Stored data entries:
+---+
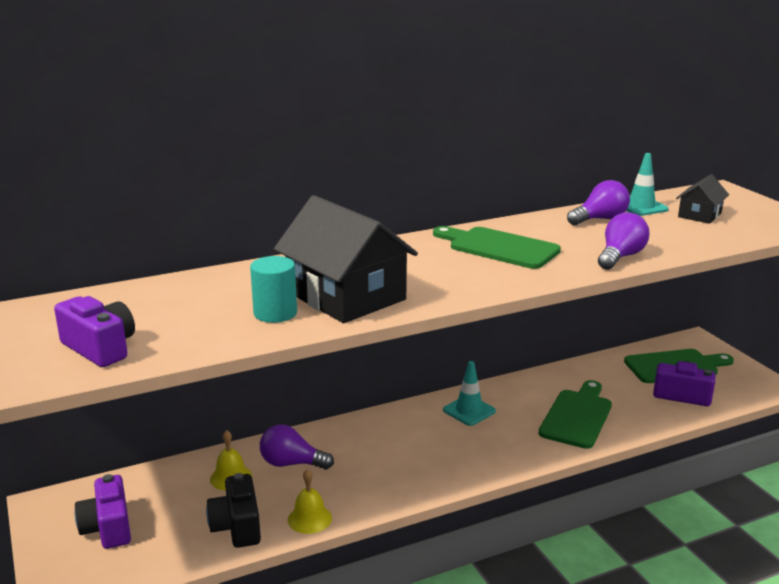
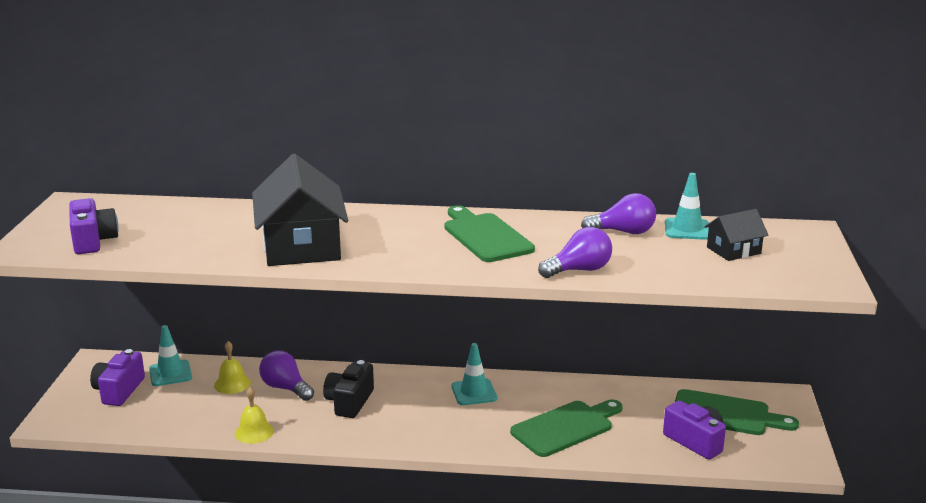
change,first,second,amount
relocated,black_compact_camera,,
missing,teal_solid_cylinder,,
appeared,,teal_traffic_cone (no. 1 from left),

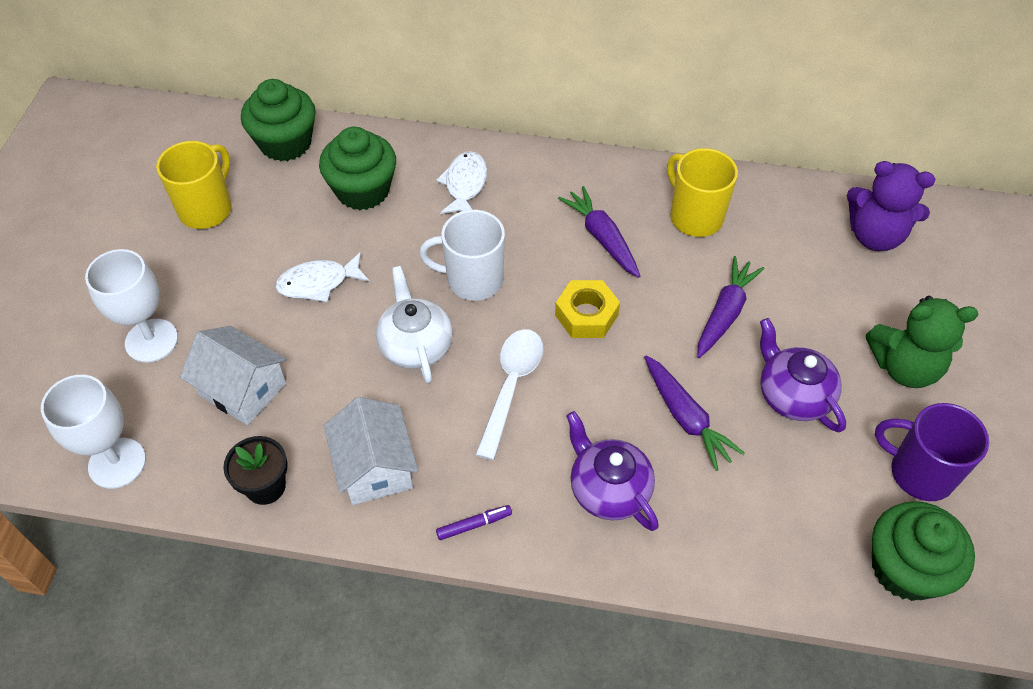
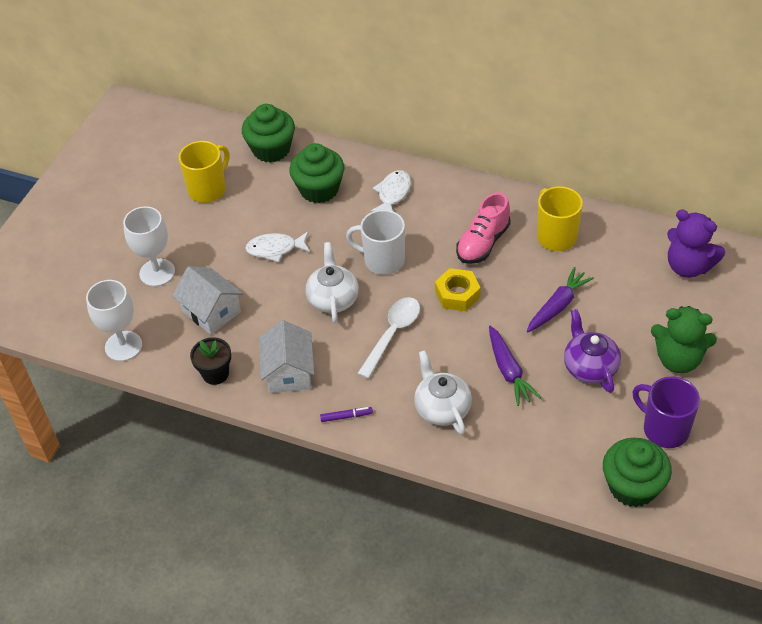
change,first,second,amount
exchanged,purple_root_vegetable (no. 1 from left),rosy_lace-up_shoe,
colour,purple_teapot (no. 1 from left),white_teapot (no. 2 from left),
+---+
- What you are asked to do
Although the records contain pictures, the output must hold only their exact wording.

- Task answer
change,first,second,amount
relocated,black_compact_camera,,
missing,teal_solid_cylinder,,
appeared,,teal_traffic_cone (no. 1 from left),

change,first,second,amount
exchanged,purple_root_vegetable (no. 1 from left),rosy_lace-up_shoe,
colour,purple_teapot (no. 1 from left),white_teapot (no. 2 from left),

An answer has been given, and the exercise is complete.